— WORK INSTRUCTION —
The answer is to be an exact copy of the lines below running from the line with "brown jar: [481,319,577,386] = 1 -> none = 0" down to the line with "brown traffic cone: none", both ends included, and nothing more.

— DATA SUPPLIED —
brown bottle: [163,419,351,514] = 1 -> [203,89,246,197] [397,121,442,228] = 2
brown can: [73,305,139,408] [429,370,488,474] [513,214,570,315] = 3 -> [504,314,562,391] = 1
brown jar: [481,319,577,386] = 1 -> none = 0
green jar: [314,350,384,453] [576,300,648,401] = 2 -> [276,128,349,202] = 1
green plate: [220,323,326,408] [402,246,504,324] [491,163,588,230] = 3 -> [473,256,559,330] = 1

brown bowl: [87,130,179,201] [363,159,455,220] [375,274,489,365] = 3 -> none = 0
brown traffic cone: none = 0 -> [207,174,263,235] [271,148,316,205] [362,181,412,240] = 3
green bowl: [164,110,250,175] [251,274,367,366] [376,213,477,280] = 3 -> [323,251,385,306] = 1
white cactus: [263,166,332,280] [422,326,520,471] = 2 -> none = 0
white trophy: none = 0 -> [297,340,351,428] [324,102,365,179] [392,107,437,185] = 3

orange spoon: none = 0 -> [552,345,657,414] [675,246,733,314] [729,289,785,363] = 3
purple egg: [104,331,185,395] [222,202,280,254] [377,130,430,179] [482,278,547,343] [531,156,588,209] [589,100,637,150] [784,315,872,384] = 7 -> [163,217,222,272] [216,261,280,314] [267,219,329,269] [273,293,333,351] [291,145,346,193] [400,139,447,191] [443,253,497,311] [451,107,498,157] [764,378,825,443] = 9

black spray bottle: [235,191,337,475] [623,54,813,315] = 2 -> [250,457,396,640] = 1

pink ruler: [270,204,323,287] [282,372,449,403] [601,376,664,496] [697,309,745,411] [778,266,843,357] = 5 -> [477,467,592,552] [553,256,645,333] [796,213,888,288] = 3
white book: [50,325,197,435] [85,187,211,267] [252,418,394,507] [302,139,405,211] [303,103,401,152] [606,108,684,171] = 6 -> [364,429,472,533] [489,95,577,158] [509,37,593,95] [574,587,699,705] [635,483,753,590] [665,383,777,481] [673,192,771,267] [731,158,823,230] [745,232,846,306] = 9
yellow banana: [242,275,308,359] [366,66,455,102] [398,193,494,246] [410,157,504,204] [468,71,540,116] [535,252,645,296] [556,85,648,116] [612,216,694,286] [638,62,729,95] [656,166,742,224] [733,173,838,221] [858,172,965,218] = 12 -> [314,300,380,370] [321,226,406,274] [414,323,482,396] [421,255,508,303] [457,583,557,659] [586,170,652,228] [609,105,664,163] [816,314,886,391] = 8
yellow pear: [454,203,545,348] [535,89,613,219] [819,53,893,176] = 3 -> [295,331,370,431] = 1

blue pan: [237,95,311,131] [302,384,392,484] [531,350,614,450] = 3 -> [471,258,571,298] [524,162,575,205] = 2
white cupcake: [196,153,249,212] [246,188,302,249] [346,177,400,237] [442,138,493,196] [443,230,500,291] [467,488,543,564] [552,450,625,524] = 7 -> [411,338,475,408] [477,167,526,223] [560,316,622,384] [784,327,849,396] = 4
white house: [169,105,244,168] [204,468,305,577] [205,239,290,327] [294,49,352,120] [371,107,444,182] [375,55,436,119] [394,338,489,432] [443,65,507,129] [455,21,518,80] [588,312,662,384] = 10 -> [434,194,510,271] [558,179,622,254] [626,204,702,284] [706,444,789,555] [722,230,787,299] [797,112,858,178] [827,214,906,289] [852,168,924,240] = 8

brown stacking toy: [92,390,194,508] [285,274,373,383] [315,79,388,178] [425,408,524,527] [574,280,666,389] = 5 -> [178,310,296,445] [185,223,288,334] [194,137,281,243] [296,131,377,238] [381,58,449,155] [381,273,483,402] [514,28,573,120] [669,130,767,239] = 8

— YOUR SOLUTION —
brown jar: [481,319,577,386] = 1 -> none = 0
green jar: [314,350,384,453] [576,300,648,401] = 2 -> [276,128,349,202] = 1
green plate: [220,323,326,408] [402,246,504,324] [491,163,588,230] = 3 -> [473,256,559,330] = 1

brown bowl: [87,130,179,201] [363,159,455,220] [375,274,489,365] = 3 -> none = 0
brown traffic cone: none = 0 -> [207,174,263,235] [271,148,316,205] [362,181,412,240] = 3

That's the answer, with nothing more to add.